**Aim of the exercise**
Exact transcription of the following records is needed, with every picture dropped.

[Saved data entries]
● ● ● ● ●

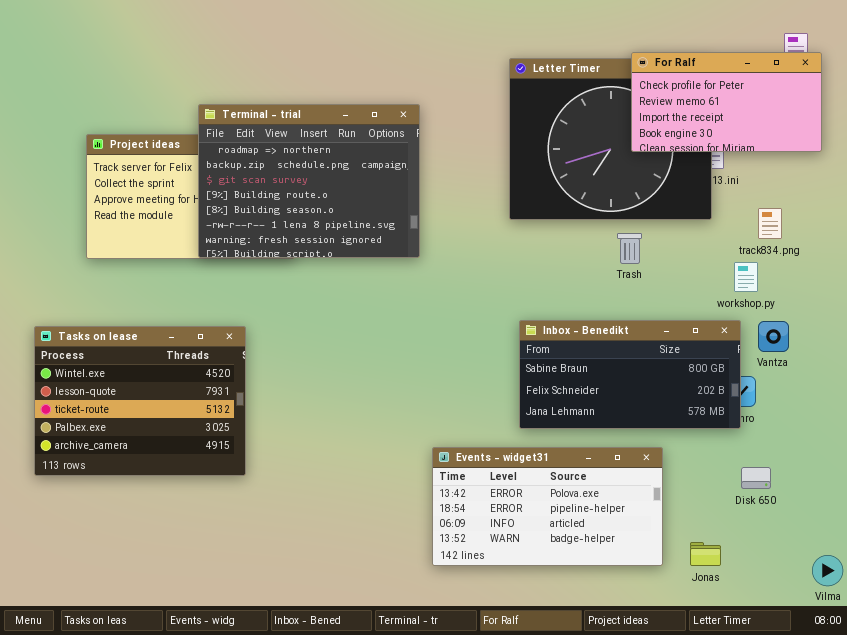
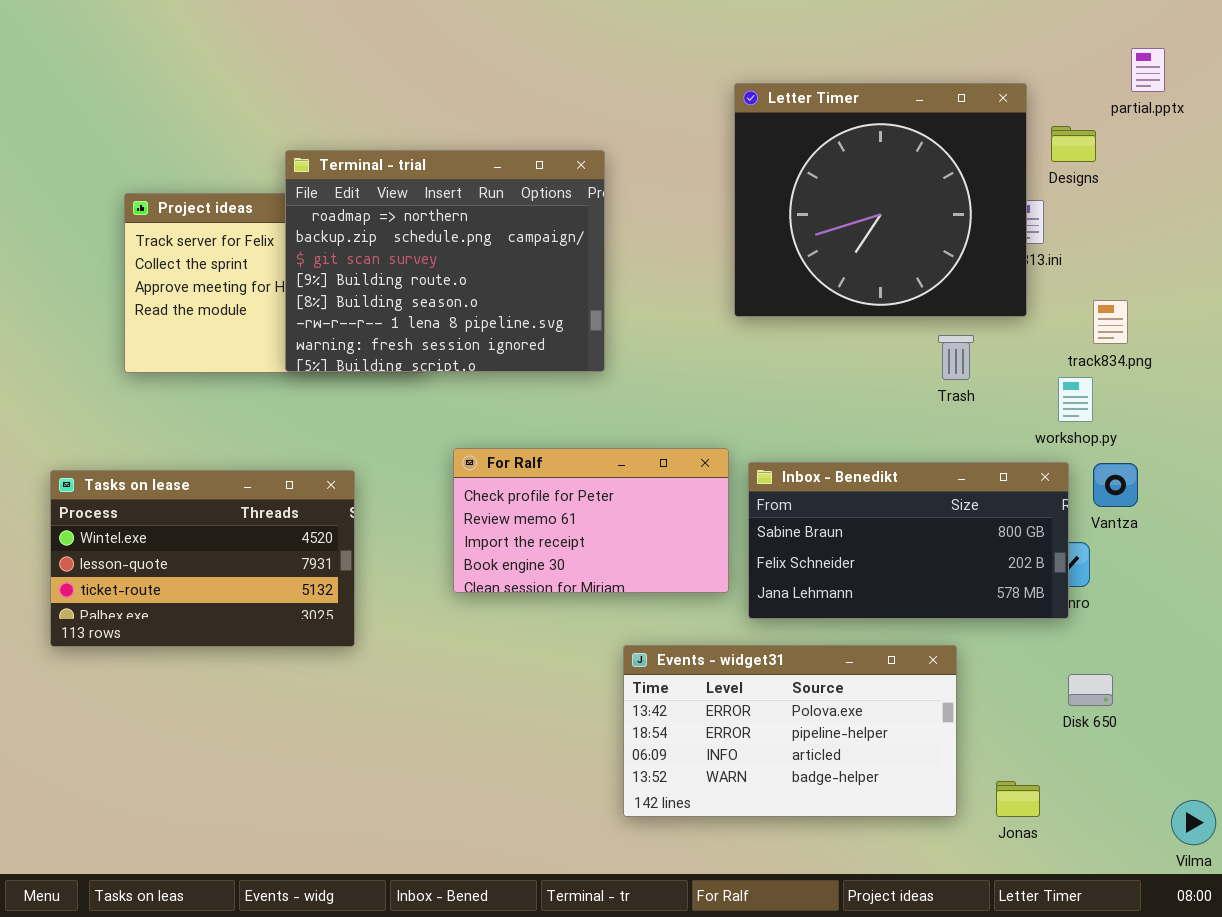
For Ralf: [631,52,822,152] -> [453,448,729,593], moved
Trash: [617,233,642,264] -> [938,335,974,380], moved
Tasks on lease: [34,326,246,476] -> [50,470,355,647], resized

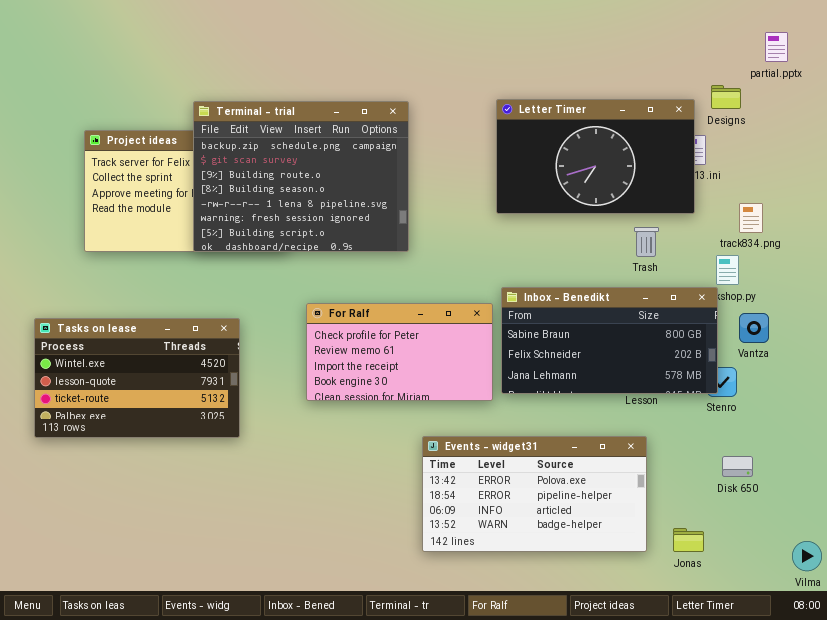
Letter Timer: [734,83,1027,317] -> [496,99,695,214], resized
Terminal - trial: [285,150,605,372] -> [193,101,409,252], scrolled down 1 row
Inbox - Benedikt: [748,462,1069,619] -> [501,287,718,394], moved

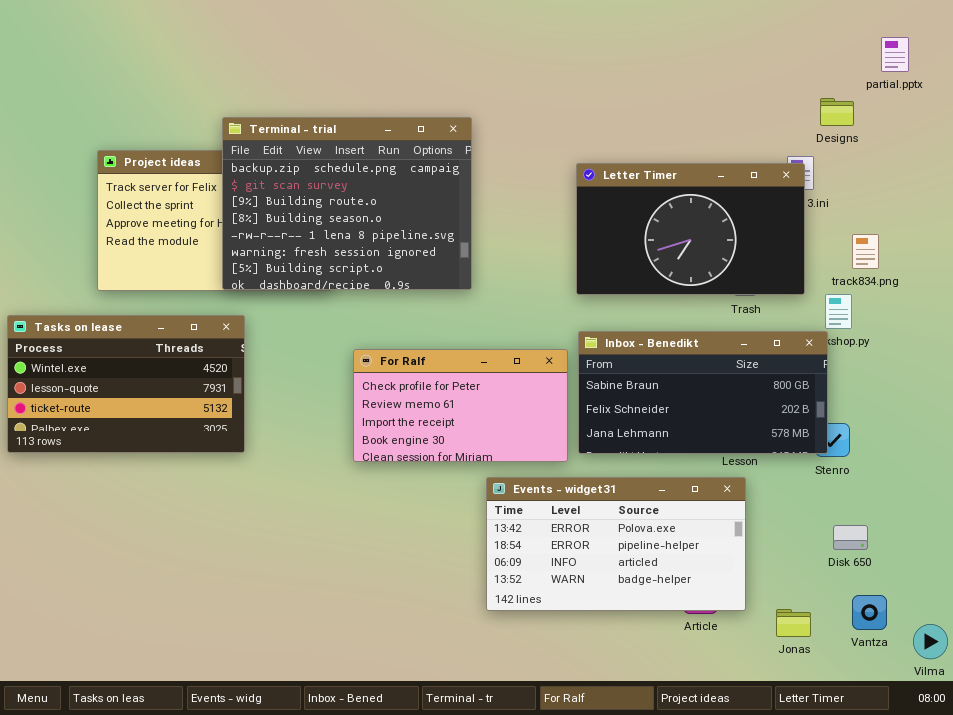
Letter Timer: [496,99,695,214] -> [576,163,805,295], moved
Vantza: [739,313,769,343] -> [852,595,887,630], moved
Tasks on lease: [34,318,240,438] -> [7,315,245,453], moved
Events - widget31: [422,436,647,552] -> [486,477,746,611], moved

● ● ● ● ●

**Reply to the task**
For Ralf: [631,52,822,152] -> [453,448,729,593], moved
Trash: [617,233,642,264] -> [938,335,974,380], moved
Tasks on lease: [34,326,246,476] -> [50,470,355,647], resized

Letter Timer: [734,83,1027,317] -> [496,99,695,214], resized
Terminal - trial: [285,150,605,372] -> [193,101,409,252], scrolled down 1 row
Inbox - Benedikt: [748,462,1069,619] -> [501,287,718,394], moved

Letter Timer: [496,99,695,214] -> [576,163,805,295], moved
Vantza: [739,313,769,343] -> [852,595,887,630], moved
Tasks on lease: [34,318,240,438] -> [7,315,245,453], moved
Events - widget31: [422,436,647,552] -> [486,477,746,611], moved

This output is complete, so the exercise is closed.